Source records
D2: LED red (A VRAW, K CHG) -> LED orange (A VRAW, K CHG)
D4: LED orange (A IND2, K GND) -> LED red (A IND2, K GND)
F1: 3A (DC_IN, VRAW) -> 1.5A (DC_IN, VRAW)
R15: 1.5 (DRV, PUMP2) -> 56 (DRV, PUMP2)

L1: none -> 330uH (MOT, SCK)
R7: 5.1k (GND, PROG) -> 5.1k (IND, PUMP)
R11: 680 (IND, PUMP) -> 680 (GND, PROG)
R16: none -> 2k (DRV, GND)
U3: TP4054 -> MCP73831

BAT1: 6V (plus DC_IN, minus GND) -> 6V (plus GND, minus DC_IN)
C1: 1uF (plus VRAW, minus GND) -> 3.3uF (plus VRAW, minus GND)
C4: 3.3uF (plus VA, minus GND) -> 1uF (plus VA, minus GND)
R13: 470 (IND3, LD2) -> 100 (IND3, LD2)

* * *

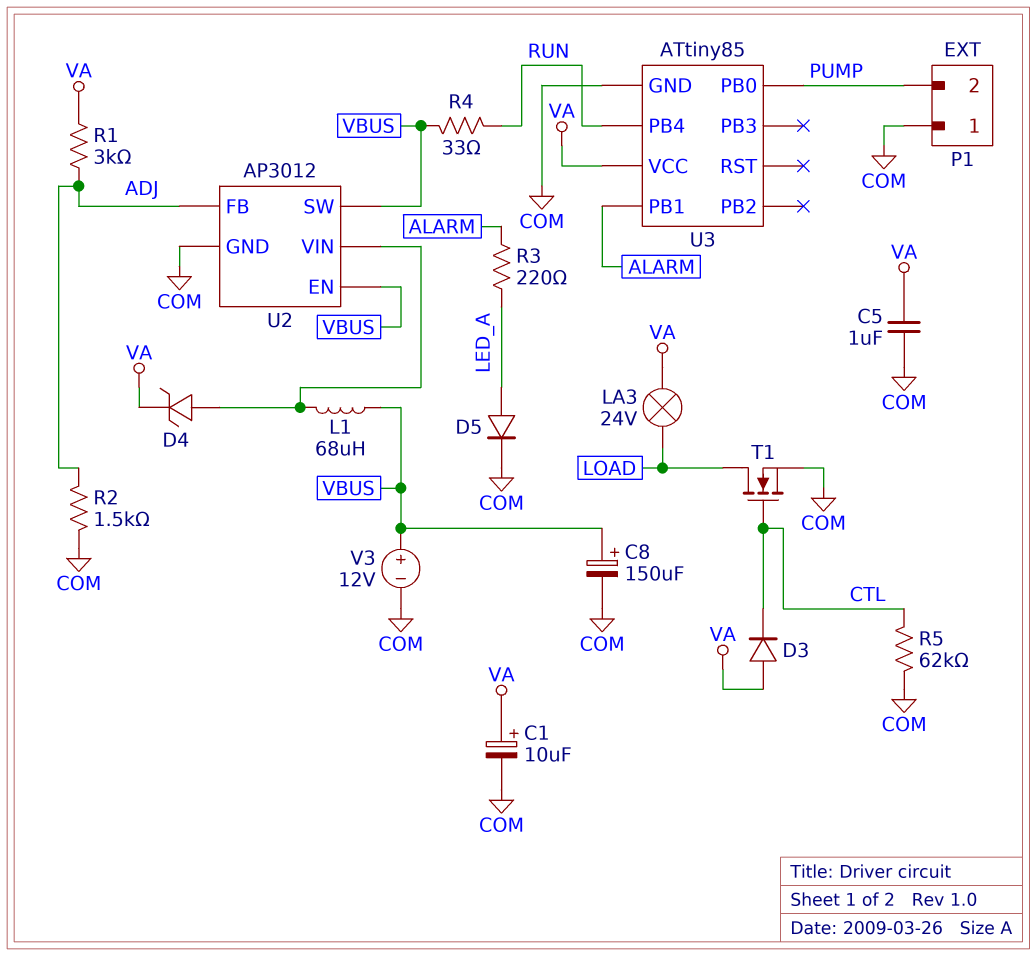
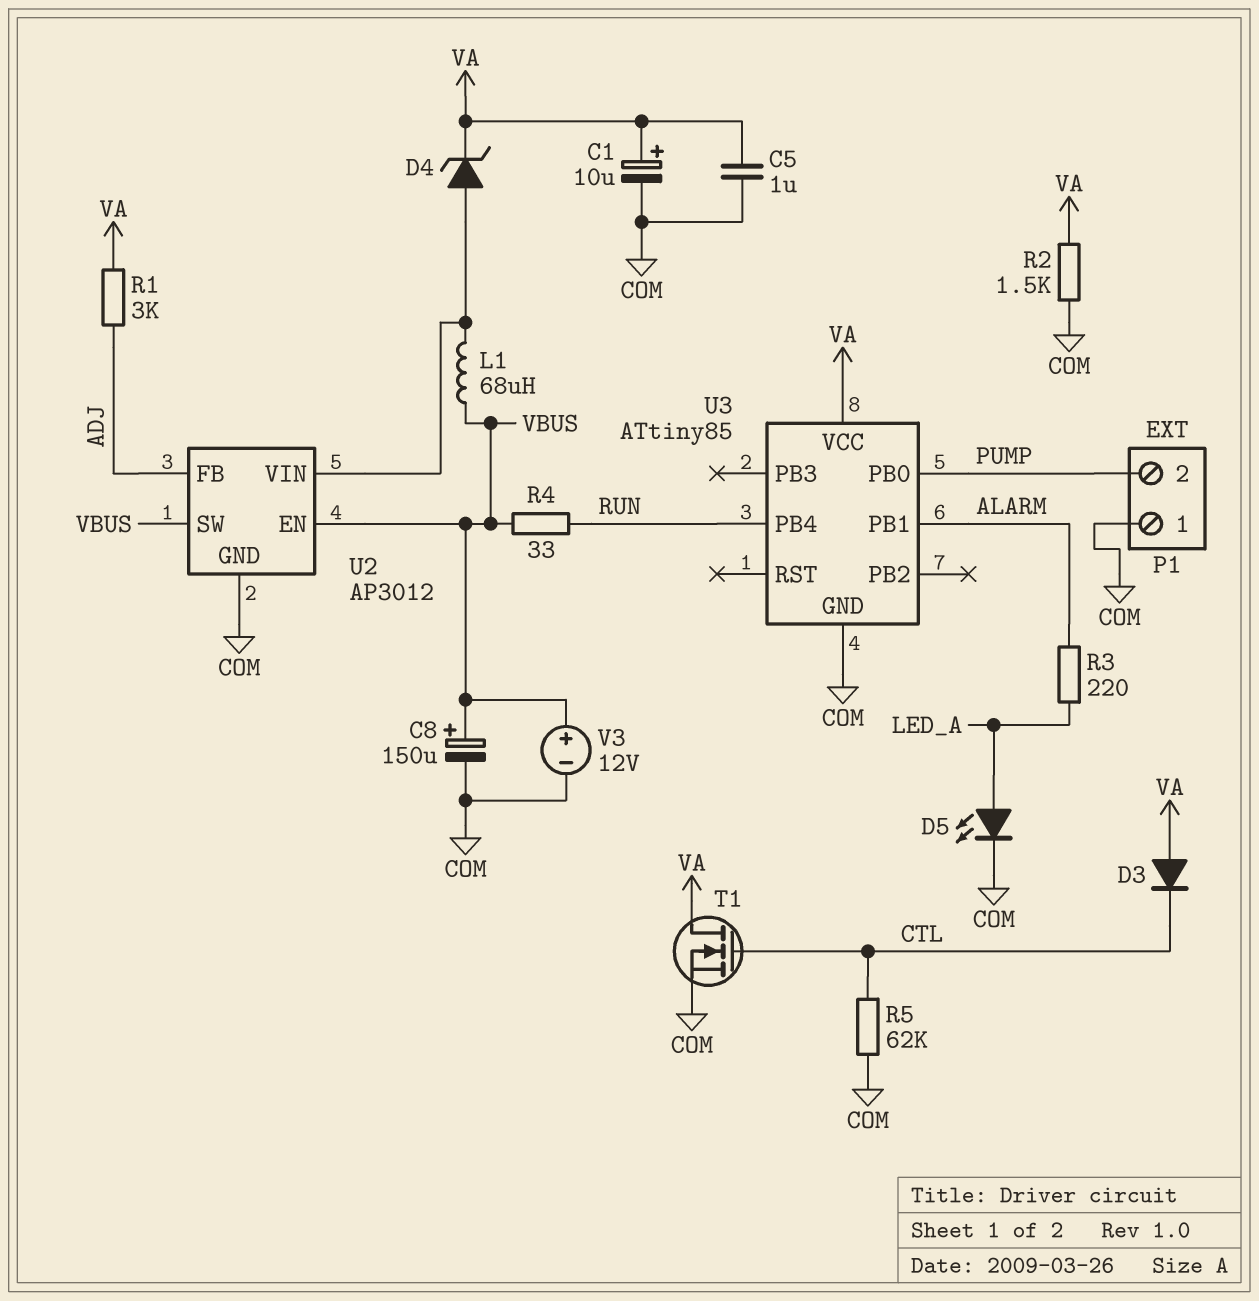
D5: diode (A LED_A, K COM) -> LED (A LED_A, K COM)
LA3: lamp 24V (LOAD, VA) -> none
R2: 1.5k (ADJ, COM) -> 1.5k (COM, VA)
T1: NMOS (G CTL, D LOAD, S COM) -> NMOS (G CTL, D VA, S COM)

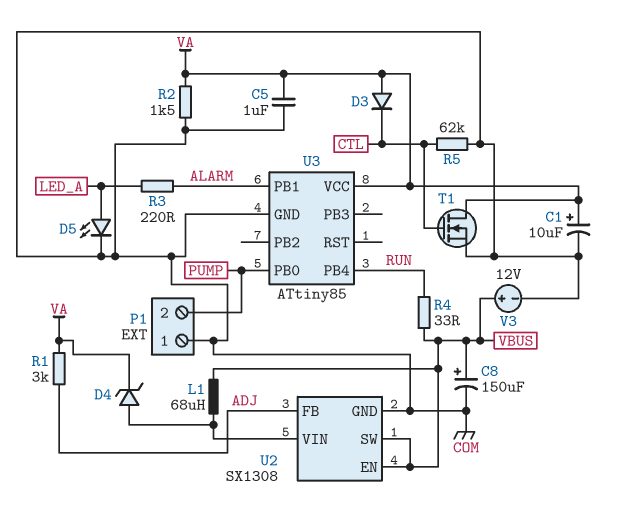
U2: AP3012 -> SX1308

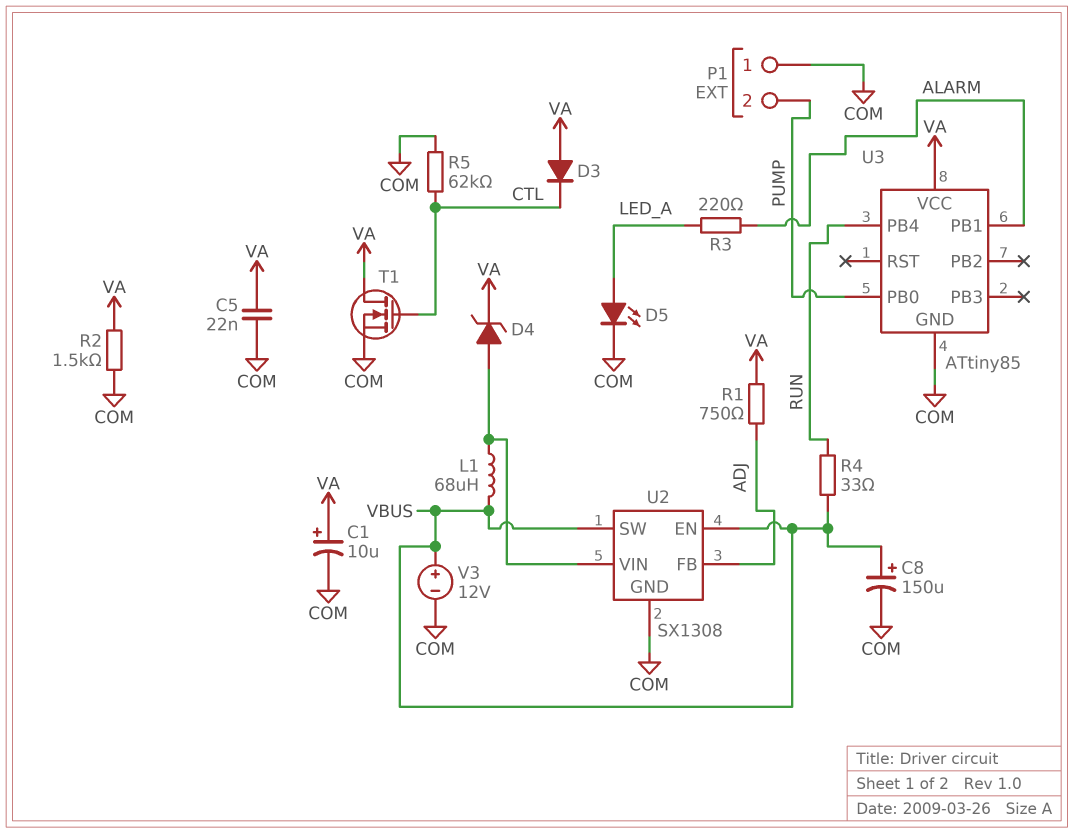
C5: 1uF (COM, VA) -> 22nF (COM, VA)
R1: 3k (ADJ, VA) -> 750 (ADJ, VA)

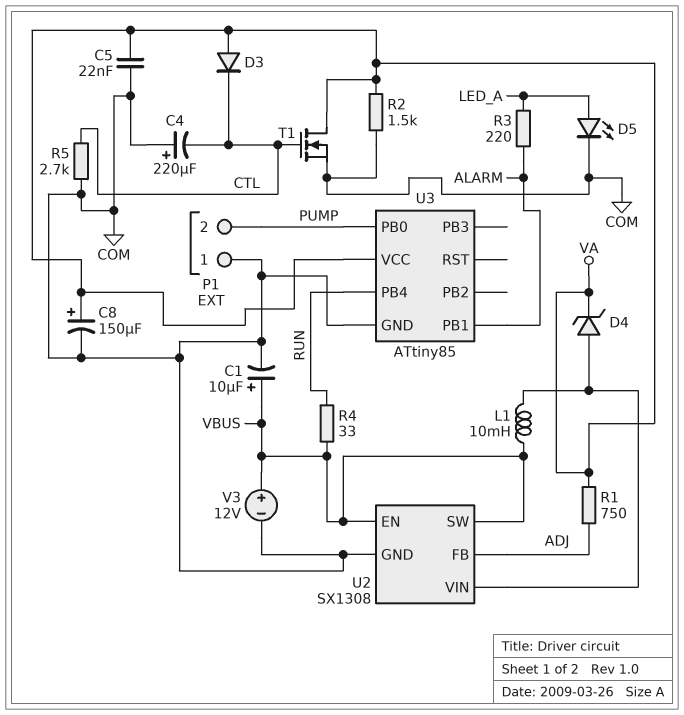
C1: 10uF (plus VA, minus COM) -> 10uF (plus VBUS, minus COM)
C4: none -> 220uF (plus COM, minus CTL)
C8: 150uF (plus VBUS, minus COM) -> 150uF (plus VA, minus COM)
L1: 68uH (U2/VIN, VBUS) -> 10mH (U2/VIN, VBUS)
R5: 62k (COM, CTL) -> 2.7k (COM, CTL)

## YOUR GOAL
Wherever a line in the data above contains the word "VRAW", copy that line.

## WRITTEN ANSWER
D2: LED red (A VRAW, K CHG) -> LED orange (A VRAW, K CHG)
F1: 3A (DC_IN, VRAW) -> 1.5A (DC_IN, VRAW)
C1: 1uF (plus VRAW, minus GND) -> 3.3uF (plus VRAW, minus GND)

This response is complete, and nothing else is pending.